* Entries supplied
▬▬▬▬▬▬▬▬▬▬

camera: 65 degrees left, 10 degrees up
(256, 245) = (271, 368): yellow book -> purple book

▬▬▬▬▬▬▬▬▬▬

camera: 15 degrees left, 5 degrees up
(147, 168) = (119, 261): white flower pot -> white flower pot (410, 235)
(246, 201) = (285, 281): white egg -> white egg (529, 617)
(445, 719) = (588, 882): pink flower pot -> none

▬▬▬▬▬▬▬▬▬▬

* What to work on
Repeat the entries above verbatim, but only from the line that has "camera: 65 degrees left, 10 degrees up" down to the line that has "(256, 245) = (271, 368): yellow", inclusive.

* Expected answer
camera: 65 degrees left, 10 degrees up
(256, 245) = (271, 368): yellow book -> purple book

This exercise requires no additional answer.